== Material to process ==
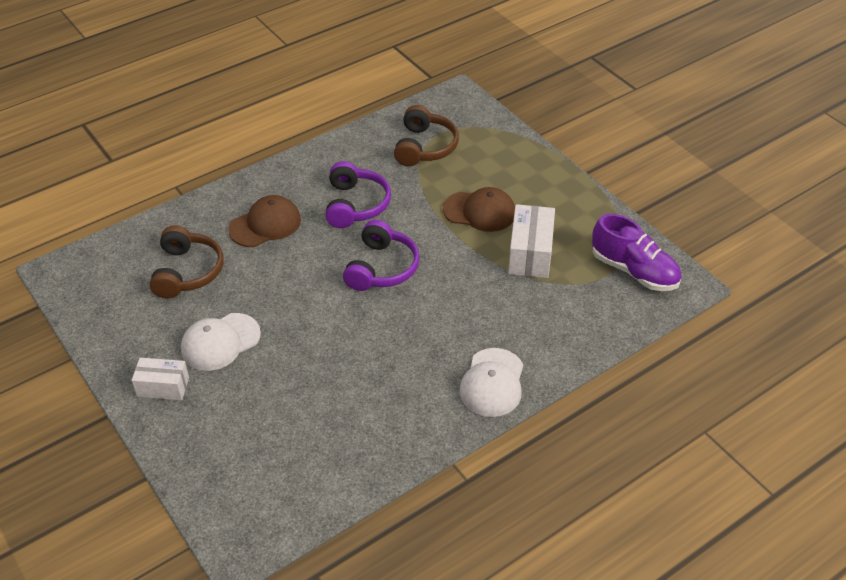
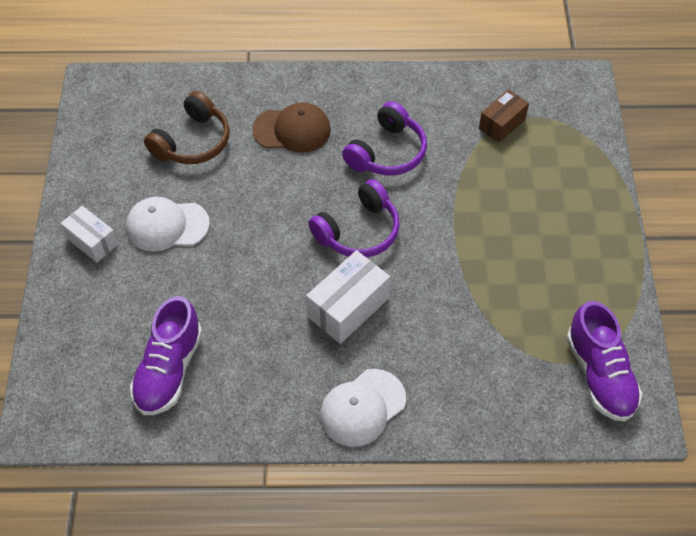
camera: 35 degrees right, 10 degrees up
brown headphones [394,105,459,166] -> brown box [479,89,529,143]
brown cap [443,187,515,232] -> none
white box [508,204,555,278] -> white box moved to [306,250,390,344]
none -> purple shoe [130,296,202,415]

...

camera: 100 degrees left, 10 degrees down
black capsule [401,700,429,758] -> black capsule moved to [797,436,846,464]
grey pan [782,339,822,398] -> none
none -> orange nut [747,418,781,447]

== Work required ==
Above are the records; print exactly the lines from the line with "camera: 35 degrees right, 10 degrees up" to the line with "none -> purple shoe [130,296,202,415]", including both, and nothing else.

== Answer ==
camera: 35 degrees right, 10 degrees up
brown headphones [394,105,459,166] -> brown box [479,89,529,143]
brown cap [443,187,515,232] -> none
white box [508,204,555,278] -> white box moved to [306,250,390,344]
none -> purple shoe [130,296,202,415]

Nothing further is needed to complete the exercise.